* **Instruction**: In the records below, return verbatim every line from the one containing "yellow semicircle at (84, 15): rotated" through the one containing "yellow star at", including both of those lines.

* **Material for this task**:
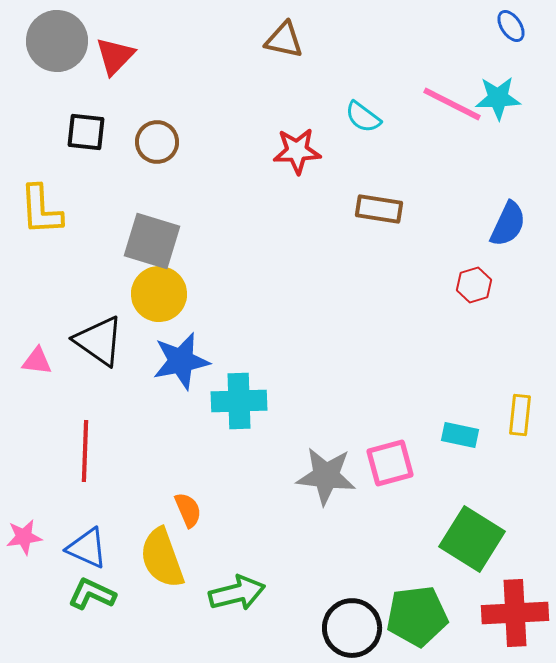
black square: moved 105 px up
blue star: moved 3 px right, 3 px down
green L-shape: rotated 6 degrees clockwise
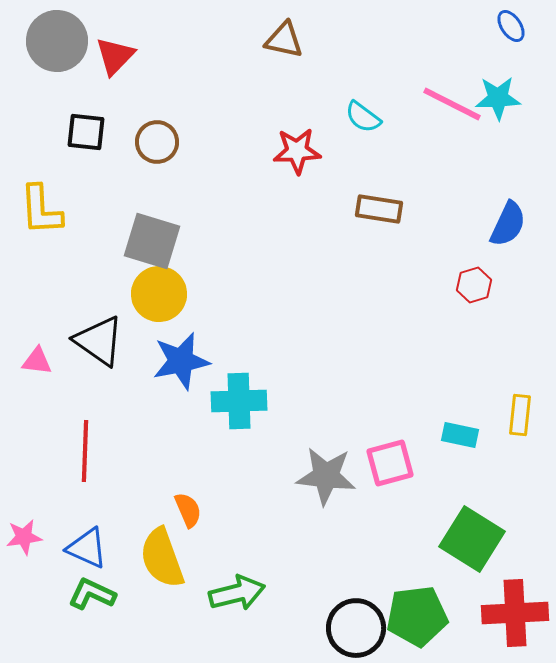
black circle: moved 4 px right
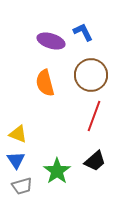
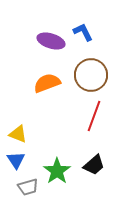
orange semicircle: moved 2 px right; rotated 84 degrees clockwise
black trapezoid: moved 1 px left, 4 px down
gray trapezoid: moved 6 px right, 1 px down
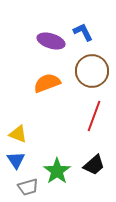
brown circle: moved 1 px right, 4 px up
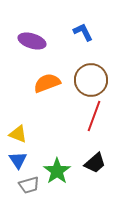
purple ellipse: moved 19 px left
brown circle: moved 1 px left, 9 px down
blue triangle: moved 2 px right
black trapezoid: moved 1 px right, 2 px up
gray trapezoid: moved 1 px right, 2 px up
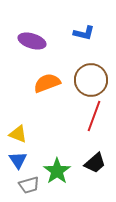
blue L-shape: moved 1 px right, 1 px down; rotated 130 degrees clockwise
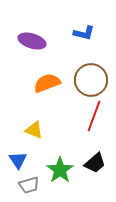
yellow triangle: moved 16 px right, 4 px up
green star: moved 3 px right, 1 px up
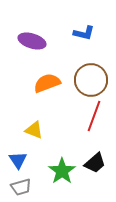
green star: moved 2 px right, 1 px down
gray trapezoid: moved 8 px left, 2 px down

==

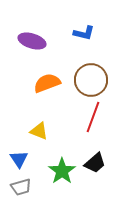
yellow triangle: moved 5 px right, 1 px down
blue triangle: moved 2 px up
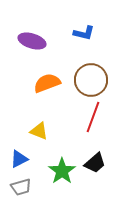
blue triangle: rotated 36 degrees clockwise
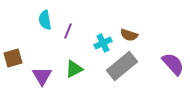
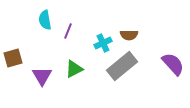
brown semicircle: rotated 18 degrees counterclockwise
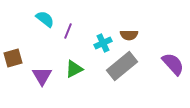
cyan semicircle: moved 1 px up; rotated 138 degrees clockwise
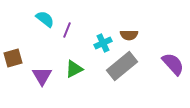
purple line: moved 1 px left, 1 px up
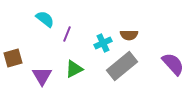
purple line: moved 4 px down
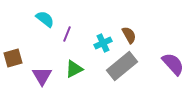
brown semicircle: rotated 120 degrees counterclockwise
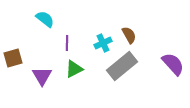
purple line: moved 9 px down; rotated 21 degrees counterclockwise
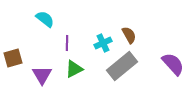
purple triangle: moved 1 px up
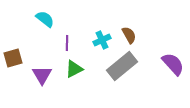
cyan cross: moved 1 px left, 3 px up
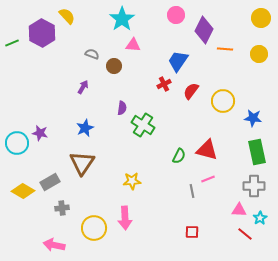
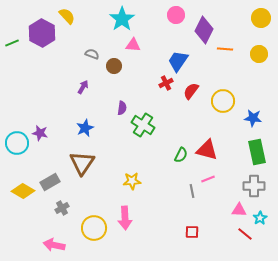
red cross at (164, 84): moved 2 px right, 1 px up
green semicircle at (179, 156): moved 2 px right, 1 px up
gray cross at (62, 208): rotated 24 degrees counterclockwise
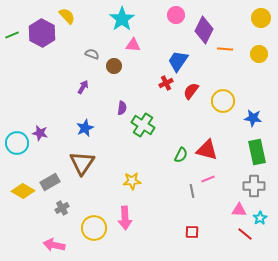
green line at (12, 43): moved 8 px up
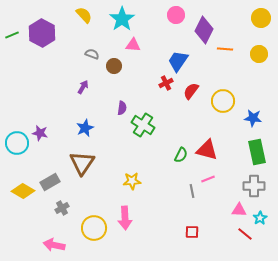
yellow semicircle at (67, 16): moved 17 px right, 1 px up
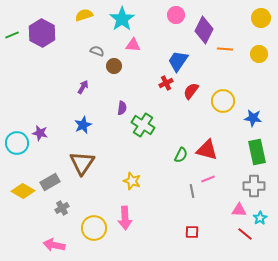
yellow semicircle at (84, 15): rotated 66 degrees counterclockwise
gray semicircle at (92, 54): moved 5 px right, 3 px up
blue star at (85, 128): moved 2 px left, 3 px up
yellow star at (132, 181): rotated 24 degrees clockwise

* * *

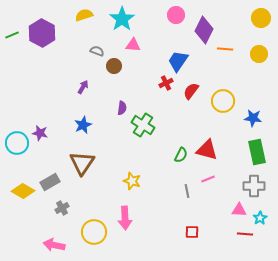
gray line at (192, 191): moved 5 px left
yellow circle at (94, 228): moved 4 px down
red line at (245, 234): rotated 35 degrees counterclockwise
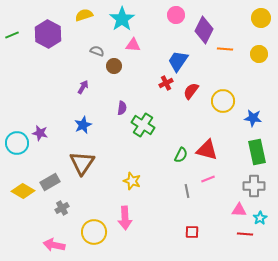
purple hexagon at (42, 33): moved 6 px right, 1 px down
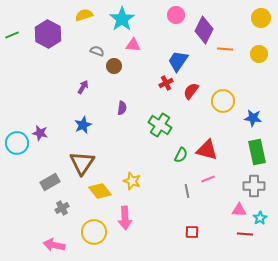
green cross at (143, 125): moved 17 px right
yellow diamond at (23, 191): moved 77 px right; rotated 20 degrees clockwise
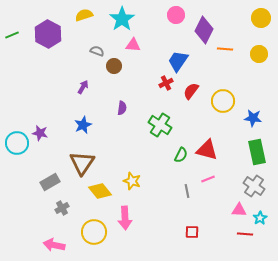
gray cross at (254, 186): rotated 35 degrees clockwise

* **Exercise output**:
yellow semicircle at (84, 15): rotated 66 degrees counterclockwise
gray semicircle at (92, 54): moved 5 px right, 3 px up
blue star at (85, 128): moved 2 px left, 3 px up
yellow star at (132, 181): rotated 24 degrees clockwise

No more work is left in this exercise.